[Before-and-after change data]
↓↓↓

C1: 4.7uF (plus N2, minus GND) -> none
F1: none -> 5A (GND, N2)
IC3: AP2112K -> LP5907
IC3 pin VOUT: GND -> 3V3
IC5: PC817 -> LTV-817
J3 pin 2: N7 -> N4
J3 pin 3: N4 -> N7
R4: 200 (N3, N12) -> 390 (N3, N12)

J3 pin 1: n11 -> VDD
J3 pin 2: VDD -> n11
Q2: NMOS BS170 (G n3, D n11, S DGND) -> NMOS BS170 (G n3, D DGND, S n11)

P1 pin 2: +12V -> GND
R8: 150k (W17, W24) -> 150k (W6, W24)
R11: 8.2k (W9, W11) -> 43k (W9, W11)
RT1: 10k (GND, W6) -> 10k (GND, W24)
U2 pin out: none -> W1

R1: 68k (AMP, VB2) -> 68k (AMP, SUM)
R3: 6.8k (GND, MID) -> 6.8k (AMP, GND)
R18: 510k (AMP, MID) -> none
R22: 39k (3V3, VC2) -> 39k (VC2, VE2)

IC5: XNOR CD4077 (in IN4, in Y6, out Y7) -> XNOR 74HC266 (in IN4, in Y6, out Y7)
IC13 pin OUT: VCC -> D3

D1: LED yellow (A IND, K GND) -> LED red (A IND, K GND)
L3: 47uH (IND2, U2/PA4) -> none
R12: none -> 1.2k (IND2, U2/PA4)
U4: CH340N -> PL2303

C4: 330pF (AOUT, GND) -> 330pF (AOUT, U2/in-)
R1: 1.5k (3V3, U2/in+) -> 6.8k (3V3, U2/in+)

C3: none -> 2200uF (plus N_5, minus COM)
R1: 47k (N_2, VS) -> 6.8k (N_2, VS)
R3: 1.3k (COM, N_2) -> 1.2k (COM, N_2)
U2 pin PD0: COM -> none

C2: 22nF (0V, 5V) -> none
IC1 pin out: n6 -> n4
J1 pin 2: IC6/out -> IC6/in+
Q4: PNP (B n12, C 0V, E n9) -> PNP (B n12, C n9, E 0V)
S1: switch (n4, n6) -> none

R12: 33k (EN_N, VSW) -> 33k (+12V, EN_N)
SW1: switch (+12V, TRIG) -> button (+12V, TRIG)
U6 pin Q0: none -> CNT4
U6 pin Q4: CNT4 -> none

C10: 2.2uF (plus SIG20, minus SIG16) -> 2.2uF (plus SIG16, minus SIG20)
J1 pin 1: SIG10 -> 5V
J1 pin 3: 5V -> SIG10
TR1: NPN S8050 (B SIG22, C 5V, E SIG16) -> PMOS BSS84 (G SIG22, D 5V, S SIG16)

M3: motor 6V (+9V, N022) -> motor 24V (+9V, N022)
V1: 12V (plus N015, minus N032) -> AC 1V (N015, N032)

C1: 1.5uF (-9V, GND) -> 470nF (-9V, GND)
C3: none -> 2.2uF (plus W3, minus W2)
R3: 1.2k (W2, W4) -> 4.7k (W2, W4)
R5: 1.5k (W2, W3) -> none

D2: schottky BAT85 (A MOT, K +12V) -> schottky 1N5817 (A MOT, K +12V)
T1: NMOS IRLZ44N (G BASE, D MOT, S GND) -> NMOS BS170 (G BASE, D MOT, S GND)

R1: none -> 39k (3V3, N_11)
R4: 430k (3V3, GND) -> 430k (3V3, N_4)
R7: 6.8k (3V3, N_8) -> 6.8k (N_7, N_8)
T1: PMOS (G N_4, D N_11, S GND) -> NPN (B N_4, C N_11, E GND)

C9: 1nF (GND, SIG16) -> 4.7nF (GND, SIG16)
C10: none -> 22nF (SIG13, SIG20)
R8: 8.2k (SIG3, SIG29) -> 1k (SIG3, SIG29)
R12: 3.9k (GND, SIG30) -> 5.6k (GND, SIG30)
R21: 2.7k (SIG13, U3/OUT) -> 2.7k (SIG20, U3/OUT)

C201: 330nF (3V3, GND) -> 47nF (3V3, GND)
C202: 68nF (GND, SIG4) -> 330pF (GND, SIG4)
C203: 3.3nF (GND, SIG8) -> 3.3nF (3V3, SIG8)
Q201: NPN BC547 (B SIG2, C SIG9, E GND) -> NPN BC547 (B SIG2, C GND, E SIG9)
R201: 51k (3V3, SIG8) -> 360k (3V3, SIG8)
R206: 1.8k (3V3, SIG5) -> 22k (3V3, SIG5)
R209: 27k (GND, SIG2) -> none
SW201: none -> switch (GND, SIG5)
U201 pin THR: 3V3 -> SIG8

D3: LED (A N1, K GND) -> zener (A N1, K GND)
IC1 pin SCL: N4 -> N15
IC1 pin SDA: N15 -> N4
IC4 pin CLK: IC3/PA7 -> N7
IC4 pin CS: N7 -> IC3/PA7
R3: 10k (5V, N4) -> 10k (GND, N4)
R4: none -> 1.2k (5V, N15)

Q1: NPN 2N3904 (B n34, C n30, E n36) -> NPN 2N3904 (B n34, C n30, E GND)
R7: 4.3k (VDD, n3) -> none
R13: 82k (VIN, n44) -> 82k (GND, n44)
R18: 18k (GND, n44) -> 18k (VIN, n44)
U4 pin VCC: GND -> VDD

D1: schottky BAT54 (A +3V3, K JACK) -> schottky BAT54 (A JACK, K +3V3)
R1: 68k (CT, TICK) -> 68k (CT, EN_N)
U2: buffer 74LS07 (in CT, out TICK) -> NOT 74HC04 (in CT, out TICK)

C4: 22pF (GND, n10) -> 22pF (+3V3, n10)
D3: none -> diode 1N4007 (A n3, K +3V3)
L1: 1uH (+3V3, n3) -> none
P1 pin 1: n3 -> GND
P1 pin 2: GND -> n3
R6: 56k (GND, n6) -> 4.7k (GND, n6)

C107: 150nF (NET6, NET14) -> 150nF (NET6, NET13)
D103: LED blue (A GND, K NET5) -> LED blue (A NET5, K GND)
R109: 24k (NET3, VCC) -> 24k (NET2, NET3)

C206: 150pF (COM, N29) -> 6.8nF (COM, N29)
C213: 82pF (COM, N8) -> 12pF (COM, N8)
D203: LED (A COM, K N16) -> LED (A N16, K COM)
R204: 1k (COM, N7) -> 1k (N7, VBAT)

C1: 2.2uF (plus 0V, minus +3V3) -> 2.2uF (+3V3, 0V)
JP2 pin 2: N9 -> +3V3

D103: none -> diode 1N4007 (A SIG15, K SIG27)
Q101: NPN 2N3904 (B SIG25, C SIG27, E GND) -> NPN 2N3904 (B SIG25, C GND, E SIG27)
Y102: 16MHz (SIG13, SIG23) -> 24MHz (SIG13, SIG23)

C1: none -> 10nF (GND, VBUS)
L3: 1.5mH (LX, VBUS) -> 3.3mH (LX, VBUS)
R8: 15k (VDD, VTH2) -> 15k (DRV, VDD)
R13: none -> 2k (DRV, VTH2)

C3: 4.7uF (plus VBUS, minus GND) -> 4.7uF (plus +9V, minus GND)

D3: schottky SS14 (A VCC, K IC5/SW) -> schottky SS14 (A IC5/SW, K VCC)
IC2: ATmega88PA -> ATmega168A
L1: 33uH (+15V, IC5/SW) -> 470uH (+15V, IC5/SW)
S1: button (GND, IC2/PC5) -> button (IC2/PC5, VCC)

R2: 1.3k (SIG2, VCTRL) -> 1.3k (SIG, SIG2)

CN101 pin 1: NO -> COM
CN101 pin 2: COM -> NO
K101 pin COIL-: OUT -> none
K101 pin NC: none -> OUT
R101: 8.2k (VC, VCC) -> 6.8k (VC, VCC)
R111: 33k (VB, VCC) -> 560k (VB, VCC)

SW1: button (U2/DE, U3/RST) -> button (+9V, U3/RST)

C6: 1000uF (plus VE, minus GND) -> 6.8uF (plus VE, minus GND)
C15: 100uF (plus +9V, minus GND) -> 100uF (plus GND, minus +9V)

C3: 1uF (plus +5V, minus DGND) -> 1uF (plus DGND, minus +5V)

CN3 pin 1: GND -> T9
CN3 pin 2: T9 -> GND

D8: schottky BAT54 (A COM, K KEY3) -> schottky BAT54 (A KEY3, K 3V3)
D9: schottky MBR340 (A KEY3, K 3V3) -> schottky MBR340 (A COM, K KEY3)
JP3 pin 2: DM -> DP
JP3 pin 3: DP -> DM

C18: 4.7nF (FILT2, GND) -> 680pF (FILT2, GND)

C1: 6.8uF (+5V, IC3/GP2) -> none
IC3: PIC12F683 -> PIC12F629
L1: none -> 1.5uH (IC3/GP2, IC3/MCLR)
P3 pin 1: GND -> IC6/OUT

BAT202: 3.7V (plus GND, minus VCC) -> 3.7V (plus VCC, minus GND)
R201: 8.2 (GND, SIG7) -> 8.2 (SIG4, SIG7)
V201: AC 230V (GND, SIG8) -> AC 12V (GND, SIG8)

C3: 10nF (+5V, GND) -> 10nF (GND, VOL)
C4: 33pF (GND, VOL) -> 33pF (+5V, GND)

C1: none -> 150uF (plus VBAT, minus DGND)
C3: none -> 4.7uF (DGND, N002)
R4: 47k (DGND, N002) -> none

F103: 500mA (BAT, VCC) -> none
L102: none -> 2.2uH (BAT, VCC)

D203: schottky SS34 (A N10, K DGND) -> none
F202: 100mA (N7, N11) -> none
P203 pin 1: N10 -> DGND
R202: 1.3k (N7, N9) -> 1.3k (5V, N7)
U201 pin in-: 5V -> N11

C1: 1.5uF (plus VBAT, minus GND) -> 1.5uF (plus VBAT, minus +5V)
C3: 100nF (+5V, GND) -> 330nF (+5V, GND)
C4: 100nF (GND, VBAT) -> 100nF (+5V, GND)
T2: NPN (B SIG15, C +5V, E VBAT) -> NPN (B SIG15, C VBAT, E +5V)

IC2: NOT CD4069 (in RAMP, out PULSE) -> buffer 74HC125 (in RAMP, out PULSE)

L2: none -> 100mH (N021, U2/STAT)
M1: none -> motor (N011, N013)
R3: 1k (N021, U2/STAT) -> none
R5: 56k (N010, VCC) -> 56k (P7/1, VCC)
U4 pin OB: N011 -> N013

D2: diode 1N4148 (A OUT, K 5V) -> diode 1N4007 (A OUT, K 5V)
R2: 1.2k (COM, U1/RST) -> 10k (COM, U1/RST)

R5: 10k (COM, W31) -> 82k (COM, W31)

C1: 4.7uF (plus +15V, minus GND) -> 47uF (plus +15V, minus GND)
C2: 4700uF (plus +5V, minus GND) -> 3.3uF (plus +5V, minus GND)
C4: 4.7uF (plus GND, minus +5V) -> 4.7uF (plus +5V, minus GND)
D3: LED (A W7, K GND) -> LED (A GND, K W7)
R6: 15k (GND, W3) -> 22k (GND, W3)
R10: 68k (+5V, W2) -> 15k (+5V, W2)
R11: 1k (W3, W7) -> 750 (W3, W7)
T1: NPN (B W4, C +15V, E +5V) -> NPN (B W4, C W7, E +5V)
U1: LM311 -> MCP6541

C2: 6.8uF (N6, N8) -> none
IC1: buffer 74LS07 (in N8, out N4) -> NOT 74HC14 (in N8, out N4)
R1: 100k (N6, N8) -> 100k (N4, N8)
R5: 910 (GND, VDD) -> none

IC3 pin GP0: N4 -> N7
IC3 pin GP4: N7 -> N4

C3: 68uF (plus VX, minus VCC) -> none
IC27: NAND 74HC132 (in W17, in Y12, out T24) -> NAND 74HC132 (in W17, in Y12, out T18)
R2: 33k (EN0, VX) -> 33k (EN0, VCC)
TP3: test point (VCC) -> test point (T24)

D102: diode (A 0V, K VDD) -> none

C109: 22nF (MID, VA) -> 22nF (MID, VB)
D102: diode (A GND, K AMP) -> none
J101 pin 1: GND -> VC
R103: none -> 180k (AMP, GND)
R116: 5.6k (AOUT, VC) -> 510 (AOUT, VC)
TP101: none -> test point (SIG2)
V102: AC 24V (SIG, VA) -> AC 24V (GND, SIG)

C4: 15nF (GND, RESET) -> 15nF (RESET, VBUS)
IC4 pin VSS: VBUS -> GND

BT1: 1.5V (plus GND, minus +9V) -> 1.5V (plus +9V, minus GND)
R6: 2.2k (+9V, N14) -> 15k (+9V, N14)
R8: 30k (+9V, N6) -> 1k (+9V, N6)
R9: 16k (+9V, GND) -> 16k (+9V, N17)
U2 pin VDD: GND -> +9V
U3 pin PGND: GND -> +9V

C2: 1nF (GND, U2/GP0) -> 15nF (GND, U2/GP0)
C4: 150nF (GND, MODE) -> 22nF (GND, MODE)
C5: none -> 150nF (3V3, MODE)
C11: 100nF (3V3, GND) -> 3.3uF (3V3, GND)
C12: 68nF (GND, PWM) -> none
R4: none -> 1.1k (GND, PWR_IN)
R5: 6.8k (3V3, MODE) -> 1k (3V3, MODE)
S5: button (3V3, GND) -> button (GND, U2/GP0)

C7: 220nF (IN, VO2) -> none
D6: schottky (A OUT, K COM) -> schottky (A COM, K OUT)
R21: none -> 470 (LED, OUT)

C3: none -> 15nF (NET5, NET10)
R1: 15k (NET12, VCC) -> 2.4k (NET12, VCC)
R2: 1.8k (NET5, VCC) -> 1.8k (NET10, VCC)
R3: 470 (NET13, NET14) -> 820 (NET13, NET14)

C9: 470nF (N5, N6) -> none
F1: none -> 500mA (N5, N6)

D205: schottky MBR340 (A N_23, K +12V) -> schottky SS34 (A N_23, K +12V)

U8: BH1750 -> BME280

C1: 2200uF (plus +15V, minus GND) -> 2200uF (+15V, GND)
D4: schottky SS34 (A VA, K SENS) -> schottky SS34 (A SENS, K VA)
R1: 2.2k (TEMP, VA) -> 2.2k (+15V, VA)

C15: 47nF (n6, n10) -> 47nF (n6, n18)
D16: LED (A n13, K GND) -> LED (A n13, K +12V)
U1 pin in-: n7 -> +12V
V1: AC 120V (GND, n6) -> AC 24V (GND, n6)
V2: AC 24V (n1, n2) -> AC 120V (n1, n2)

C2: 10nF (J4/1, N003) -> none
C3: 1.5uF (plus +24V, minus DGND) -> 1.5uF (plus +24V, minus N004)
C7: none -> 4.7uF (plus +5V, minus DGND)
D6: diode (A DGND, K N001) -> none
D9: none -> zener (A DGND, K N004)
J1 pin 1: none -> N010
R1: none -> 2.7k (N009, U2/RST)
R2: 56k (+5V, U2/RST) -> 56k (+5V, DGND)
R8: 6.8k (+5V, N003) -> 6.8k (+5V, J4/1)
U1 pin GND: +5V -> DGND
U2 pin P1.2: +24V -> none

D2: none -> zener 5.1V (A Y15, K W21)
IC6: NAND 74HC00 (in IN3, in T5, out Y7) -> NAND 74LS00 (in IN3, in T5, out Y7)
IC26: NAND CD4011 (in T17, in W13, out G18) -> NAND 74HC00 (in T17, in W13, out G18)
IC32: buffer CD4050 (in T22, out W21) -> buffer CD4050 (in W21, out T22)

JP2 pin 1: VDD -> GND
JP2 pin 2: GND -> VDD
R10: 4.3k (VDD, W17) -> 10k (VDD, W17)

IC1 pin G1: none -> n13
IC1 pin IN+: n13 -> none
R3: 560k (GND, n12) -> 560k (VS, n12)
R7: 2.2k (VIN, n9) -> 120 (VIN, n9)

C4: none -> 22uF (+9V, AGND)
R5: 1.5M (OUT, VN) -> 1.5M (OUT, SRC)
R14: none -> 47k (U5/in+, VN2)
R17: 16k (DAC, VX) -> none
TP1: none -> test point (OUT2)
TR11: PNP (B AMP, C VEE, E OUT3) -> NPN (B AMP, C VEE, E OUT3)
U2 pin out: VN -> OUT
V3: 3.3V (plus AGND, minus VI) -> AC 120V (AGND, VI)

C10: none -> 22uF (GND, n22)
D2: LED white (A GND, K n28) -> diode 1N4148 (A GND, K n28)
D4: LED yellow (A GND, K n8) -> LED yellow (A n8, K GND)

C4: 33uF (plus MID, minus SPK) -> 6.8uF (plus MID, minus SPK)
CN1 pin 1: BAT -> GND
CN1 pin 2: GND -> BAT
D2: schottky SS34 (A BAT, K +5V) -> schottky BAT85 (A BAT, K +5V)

↑↑↑

> Problem description:
Please return exactly the lines from the one containing "R7: 2.2k (VIN, n9) -> 120 (VIN, n9)" through the end of the entries above, adding no other line.

> Solution below:
R7: 2.2k (VIN, n9) -> 120 (VIN, n9)

C4: none -> 22uF (+9V, AGND)
R5: 1.5M (OUT, VN) -> 1.5M (OUT, SRC)
R14: none -> 47k (U5/in+, VN2)
R17: 16k (DAC, VX) -> none
TP1: none -> test point (OUT2)
TR11: PNP (B AMP, C VEE, E OUT3) -> NPN (B AMP, C VEE, E OUT3)
U2 pin out: VN -> OUT
V3: 3.3V (plus AGND, minus VI) -> AC 120V (AGND, VI)

C10: none -> 22uF (GND, n22)
D2: LED white (A GND, K n28) -> diode 1N4148 (A GND, K n28)
D4: LED yellow (A GND, K n8) -> LED yellow (A n8, K GND)

C4: 33uF (plus MID, minus SPK) -> 6.8uF (plus MID, minus SPK)
CN1 pin 1: BAT -> GND
CN1 pin 2: GND -> BAT
D2: schottky SS34 (A BAT, K +5V) -> schottky BAT85 (A BAT, K +5V)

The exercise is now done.